# WHAT YOU ARE ASKED TO DO:
Starting at the line that contains "printer: (217, 91) -> (473, 308), moved", transcribe every remaining line of the data below exactly, and omit all pictures.

# DATA:
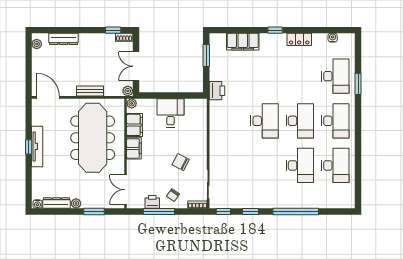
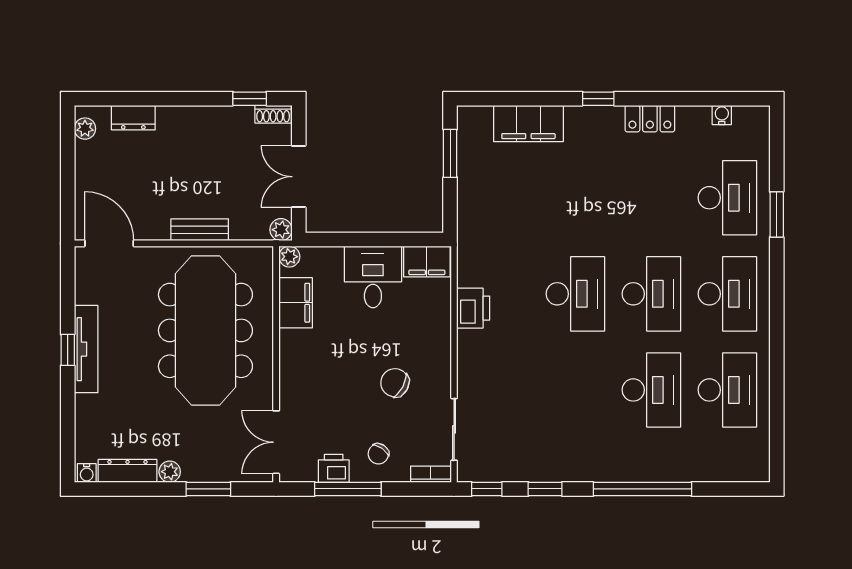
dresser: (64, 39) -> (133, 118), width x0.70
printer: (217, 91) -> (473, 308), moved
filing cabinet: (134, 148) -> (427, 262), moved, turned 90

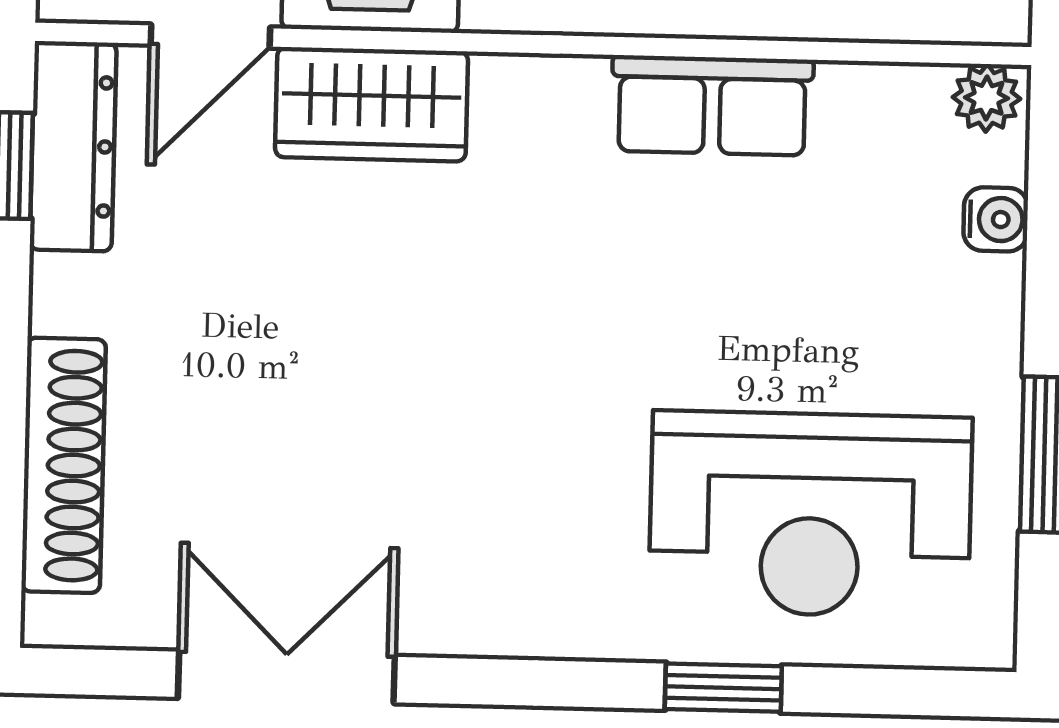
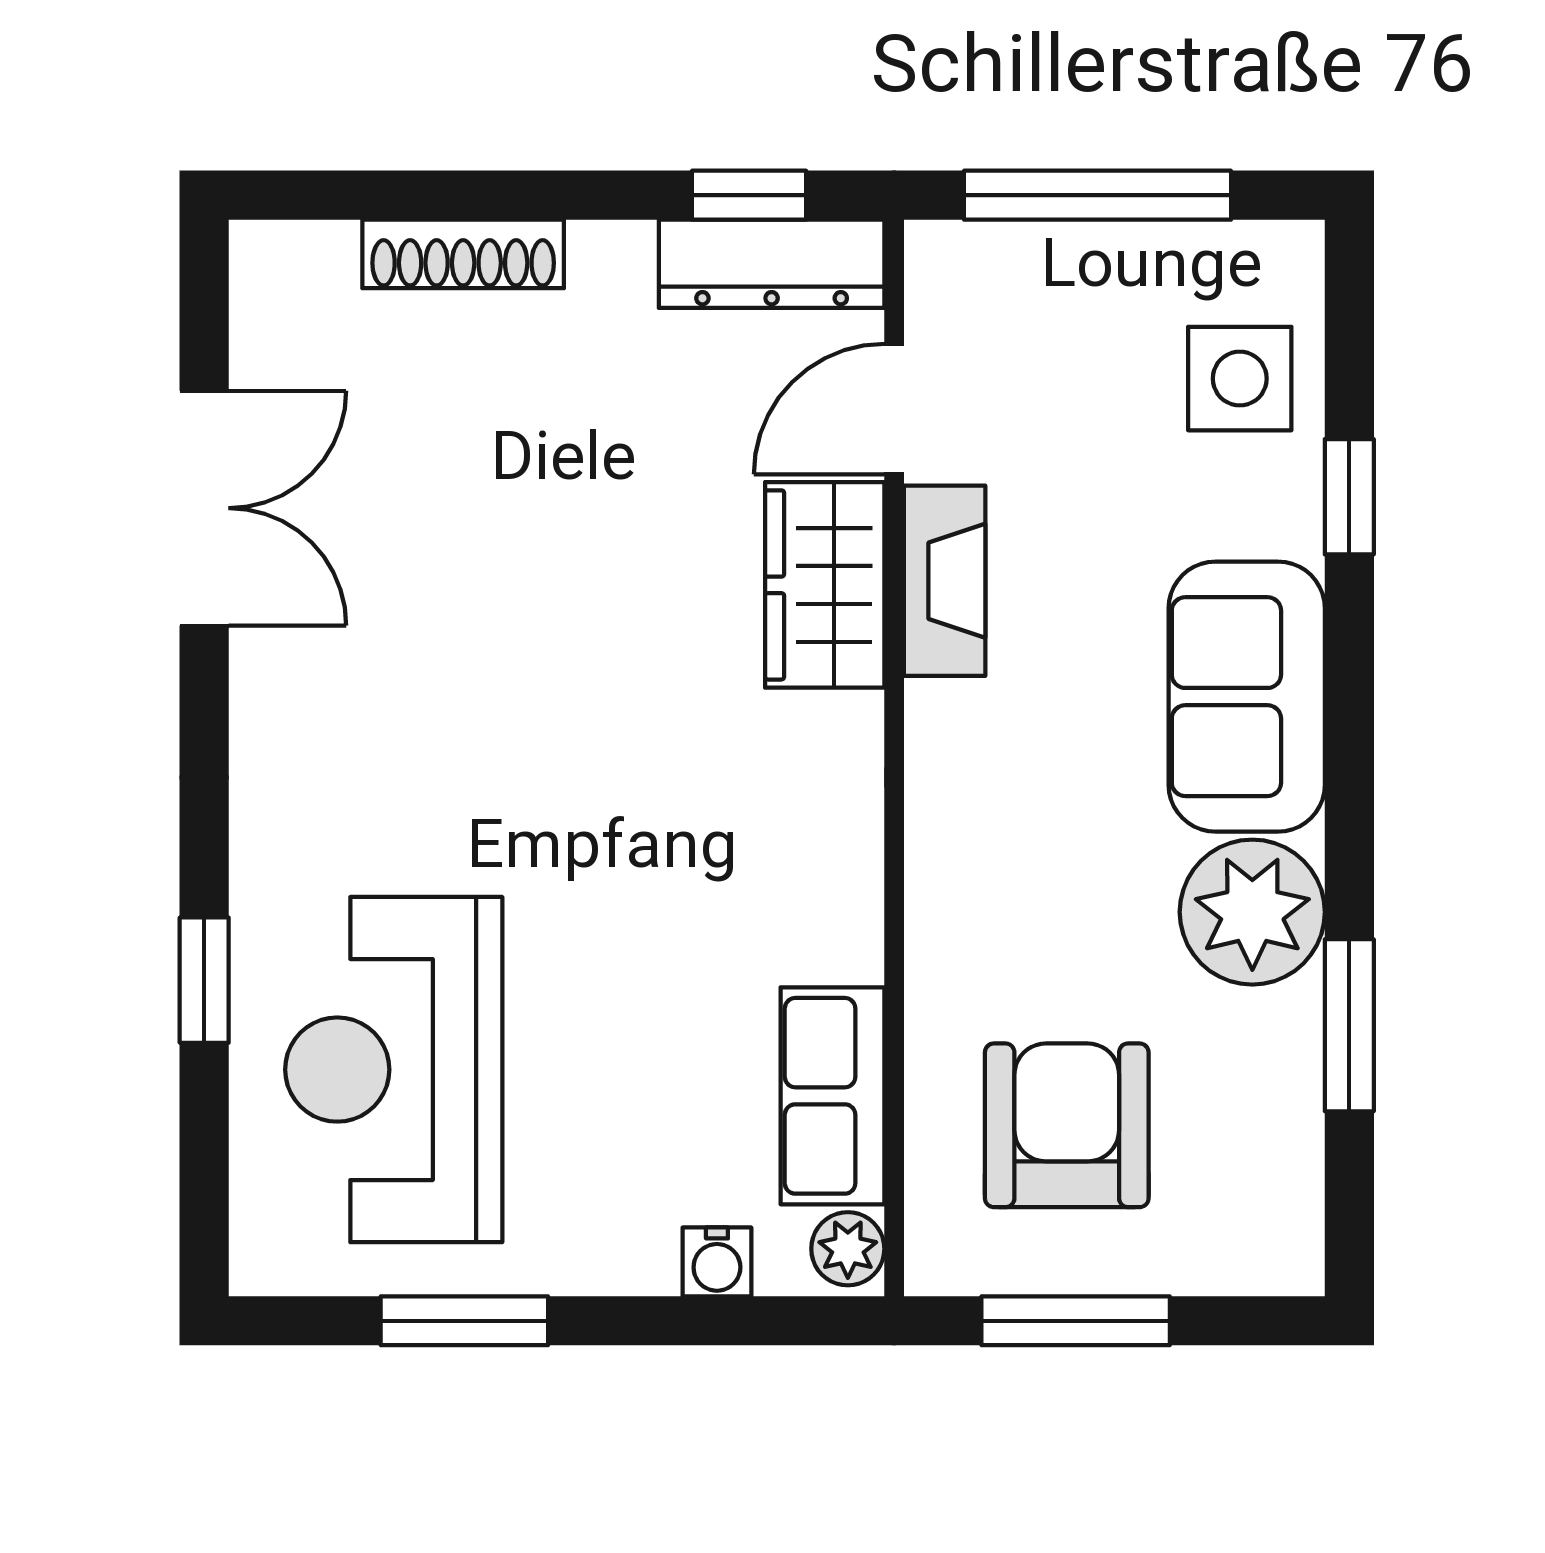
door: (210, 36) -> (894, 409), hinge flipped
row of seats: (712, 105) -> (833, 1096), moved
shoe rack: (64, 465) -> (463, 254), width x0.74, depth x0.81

# SOLVED EXERCISE:
printer: (217, 91) -> (473, 308), moved
filing cabinet: (134, 148) -> (427, 262), moved, turned 90

door: (210, 36) -> (894, 409), hinge flipped
row of seats: (712, 105) -> (833, 1096), moved
shoe rack: (64, 465) -> (463, 254), width x0.74, depth x0.81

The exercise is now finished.